• **Input material**:

= = = = = = =

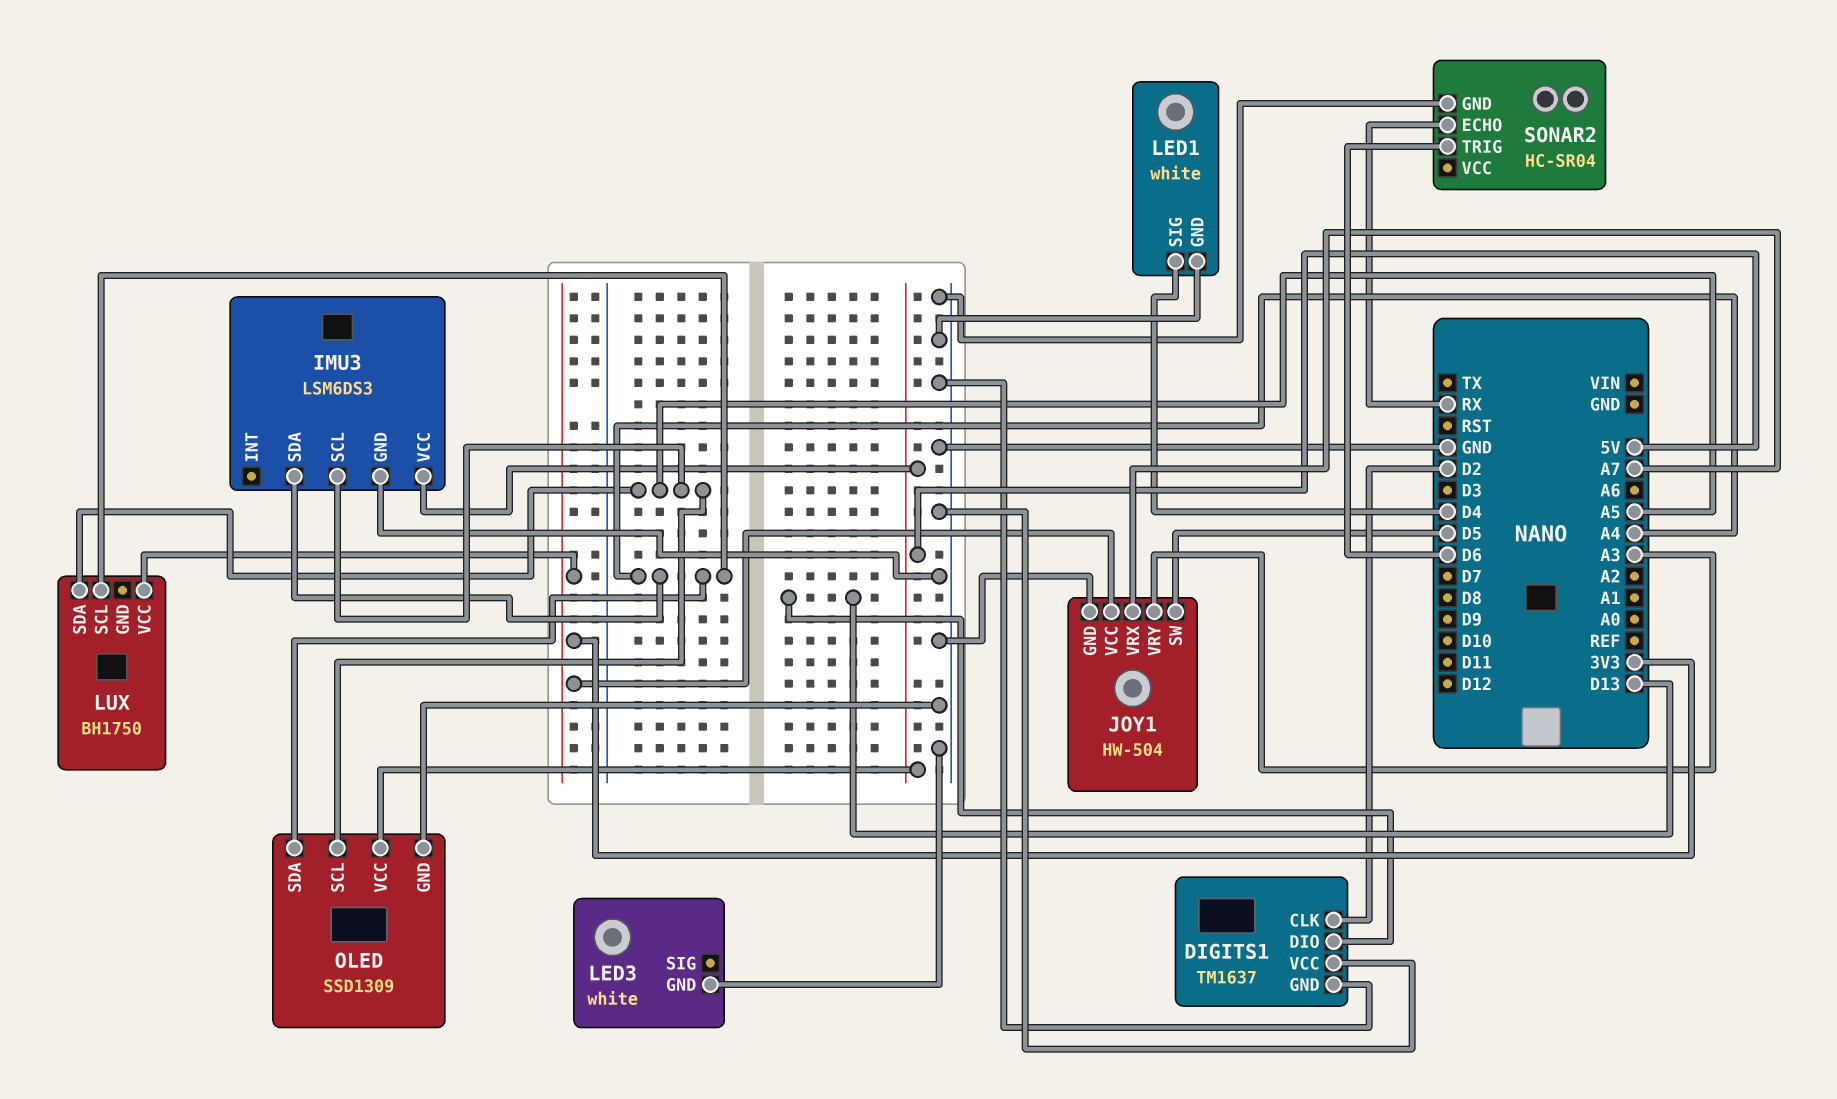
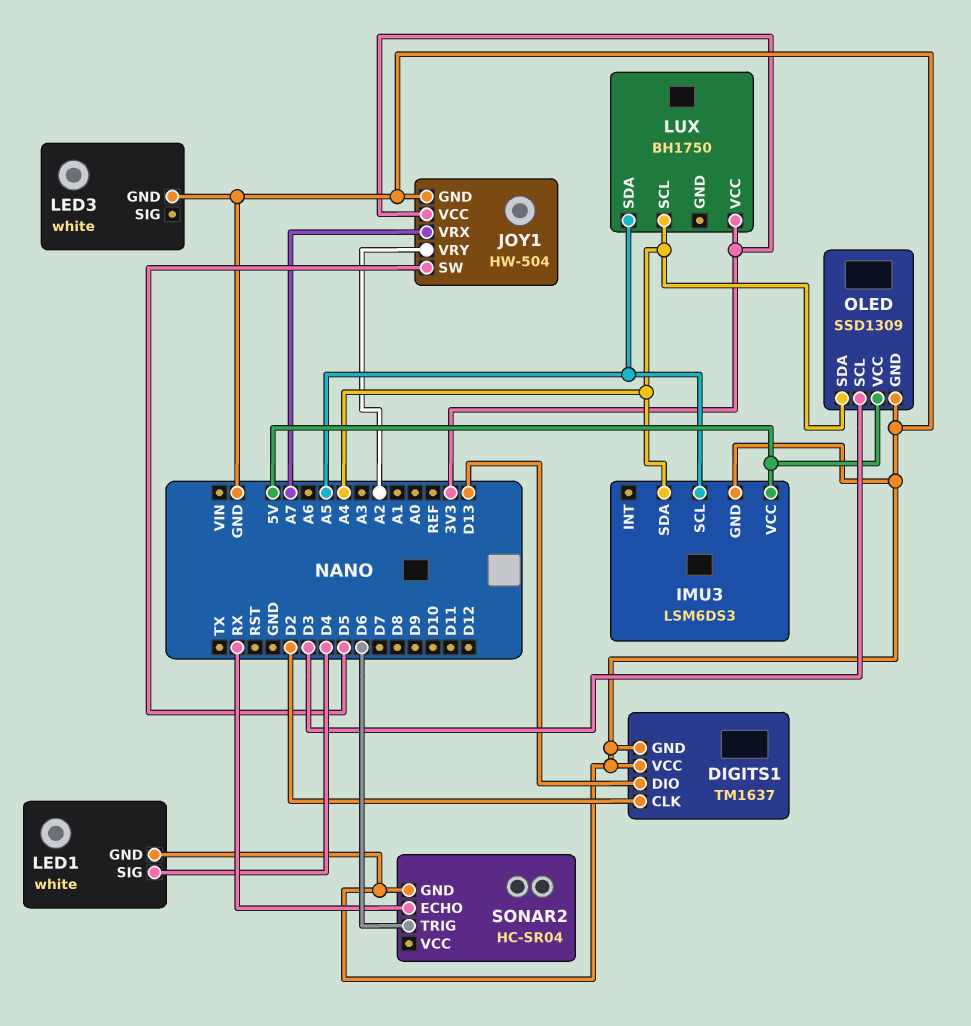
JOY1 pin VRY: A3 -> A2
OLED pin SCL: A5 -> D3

= = = = = = =

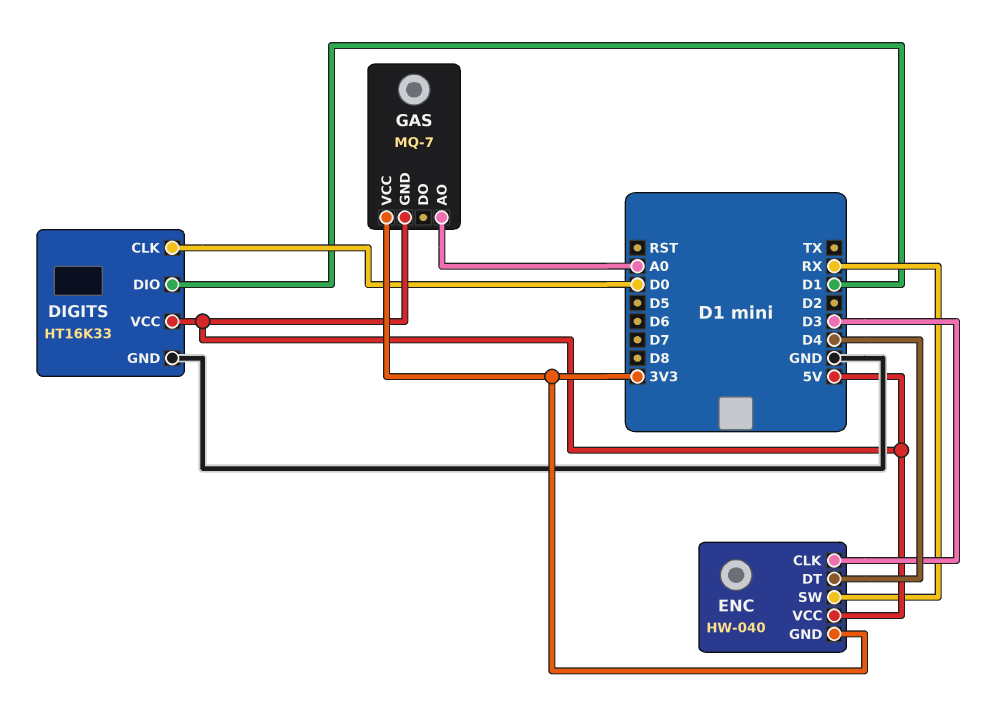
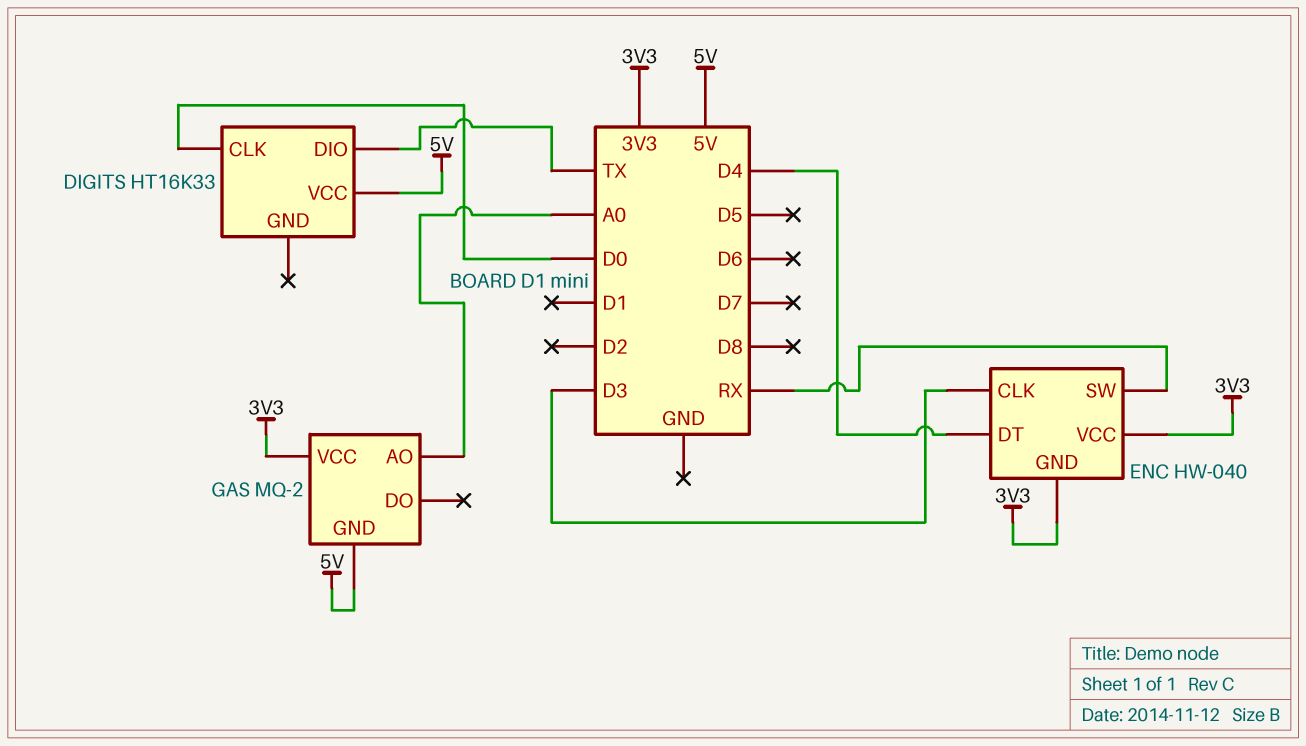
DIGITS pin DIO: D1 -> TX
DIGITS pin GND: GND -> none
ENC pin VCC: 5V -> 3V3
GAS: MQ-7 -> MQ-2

= = = = = = =

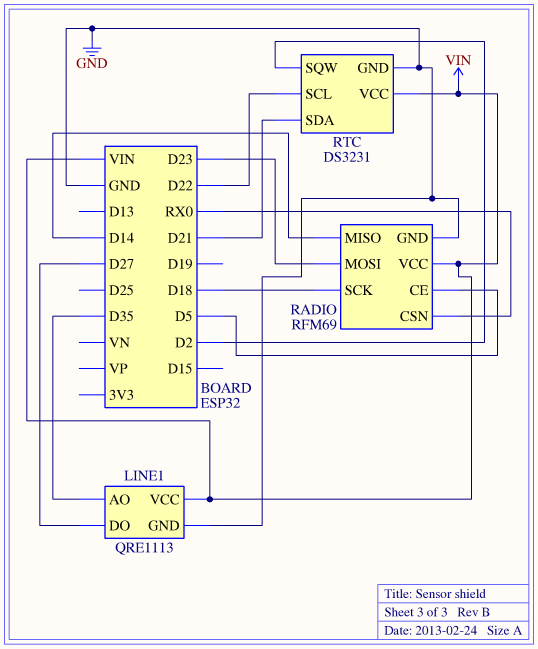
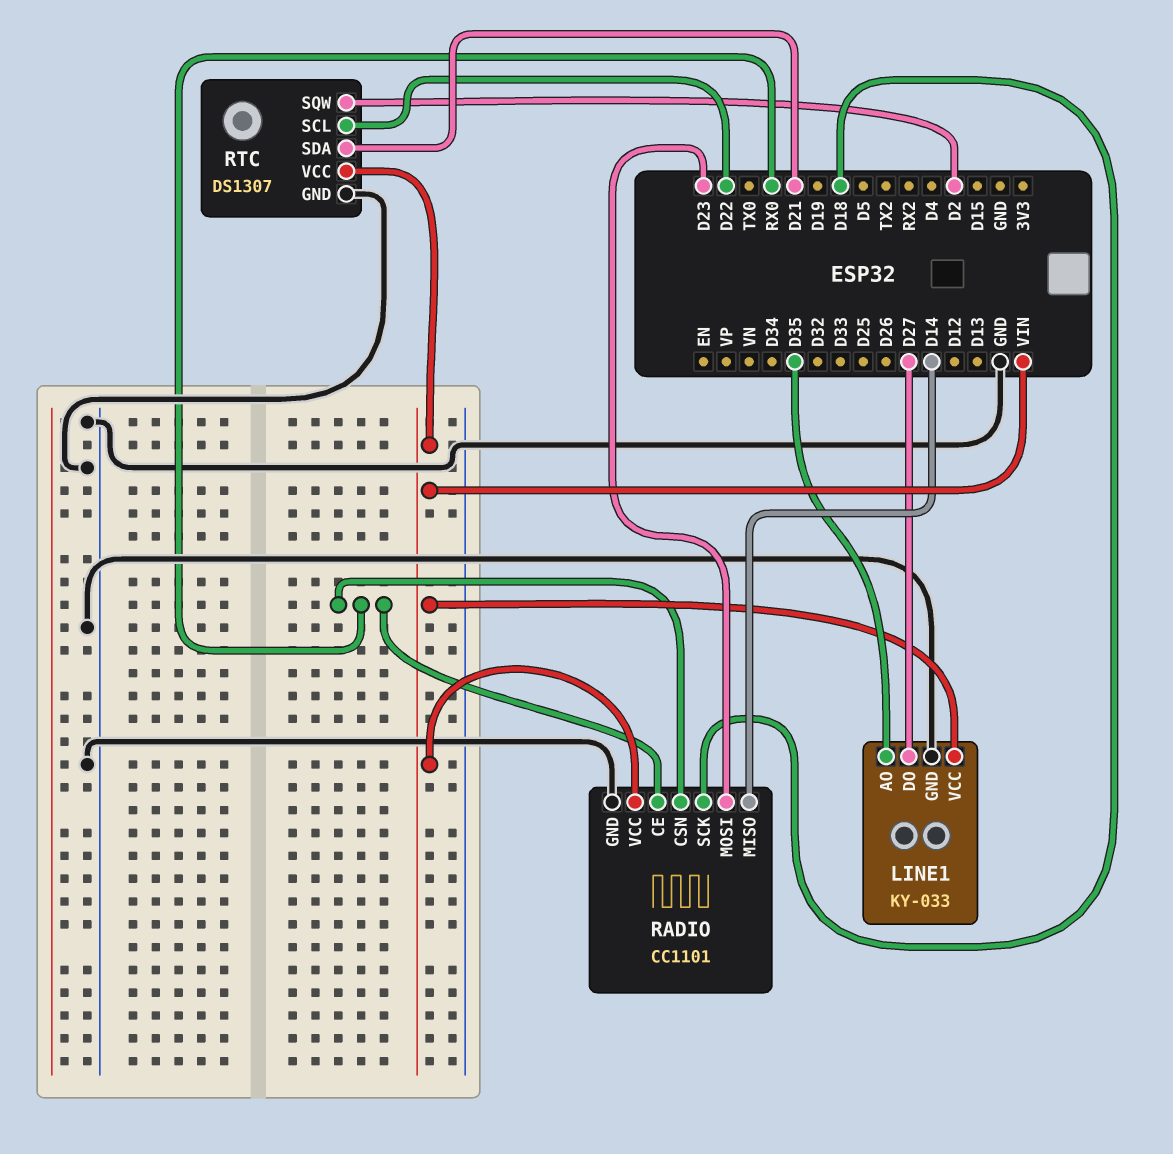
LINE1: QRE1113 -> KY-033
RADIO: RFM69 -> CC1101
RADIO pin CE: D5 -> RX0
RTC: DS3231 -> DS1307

= = = = = = =

• **What you need to do**: Find the lines of the listing above that hold "RADIO". Please copy them.

• **Output of the task**:
RADIO: RFM69 -> CC1101
RADIO pin CE: D5 -> RX0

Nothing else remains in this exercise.